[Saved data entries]
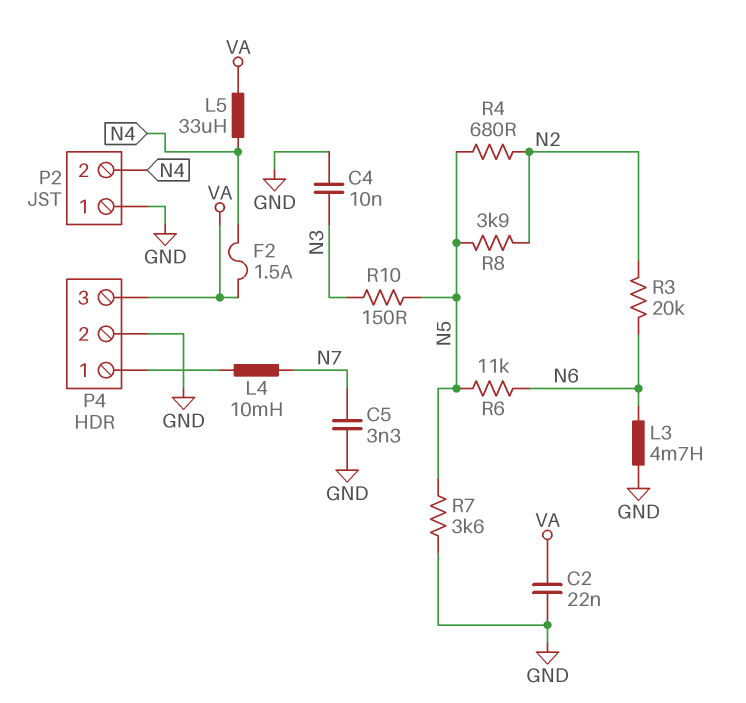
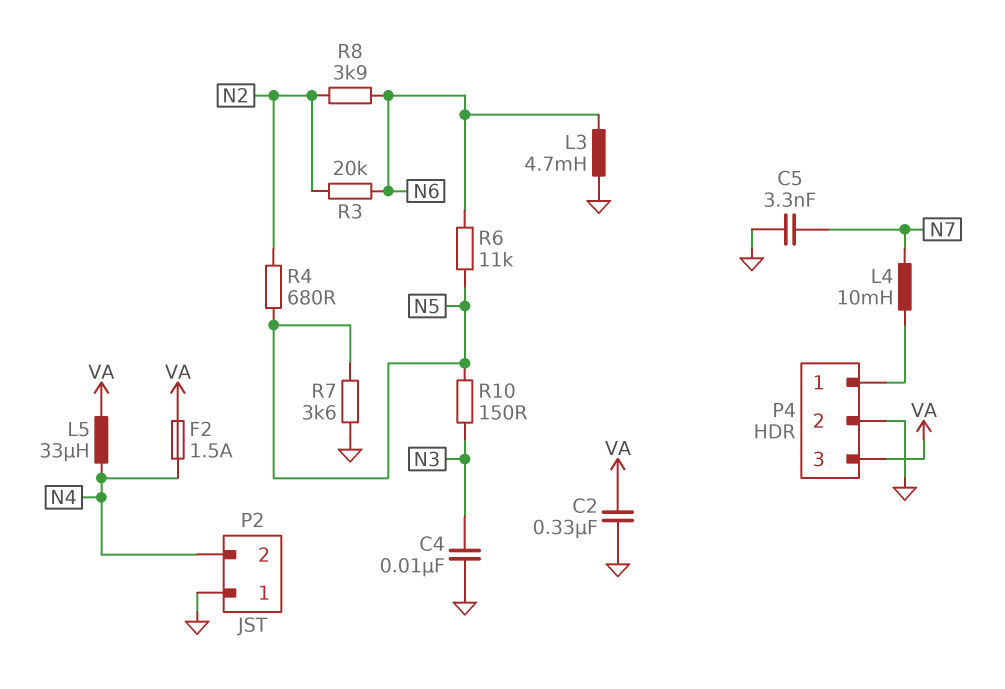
C2: 22nF (GND, VA) -> 330nF (GND, VA)
R8: 3.9k (N2, N5) -> 3.9k (N2, N6)

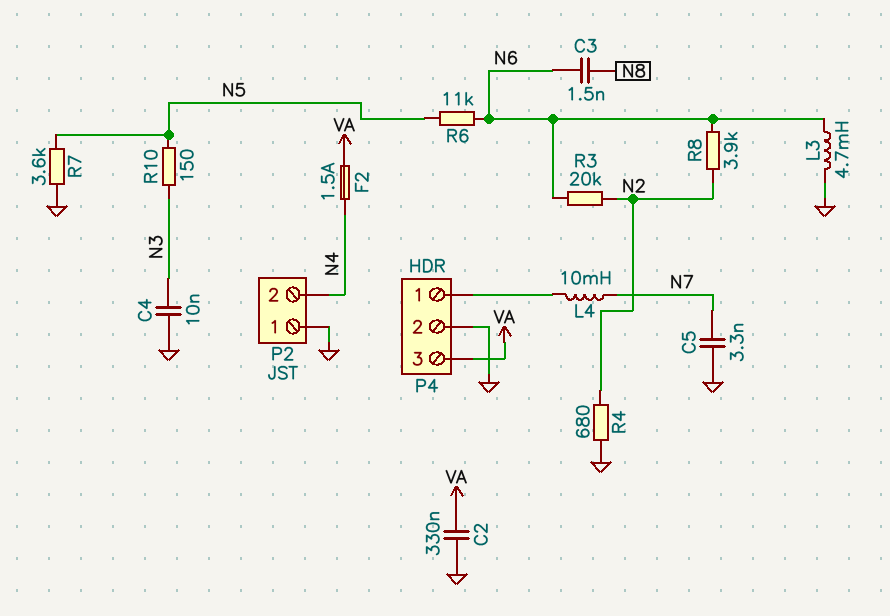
C3: none -> 1.5nF (N6, N8)
L5: 33uH (N4, VA) -> none
R4: 680 (N2, N5) -> 680 (GND, N2)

▸ PROBLEM DETAILS
A word-for-word copy of the entries above is needed, with every picture dropped.

▸ SOLUTION TO THIS PROBLEM
C2: 22nF (GND, VA) -> 330nF (GND, VA)
R8: 3.9k (N2, N5) -> 3.9k (N2, N6)

C3: none -> 1.5nF (N6, N8)
L5: 33uH (N4, VA) -> none
R4: 680 (N2, N5) -> 680 (GND, N2)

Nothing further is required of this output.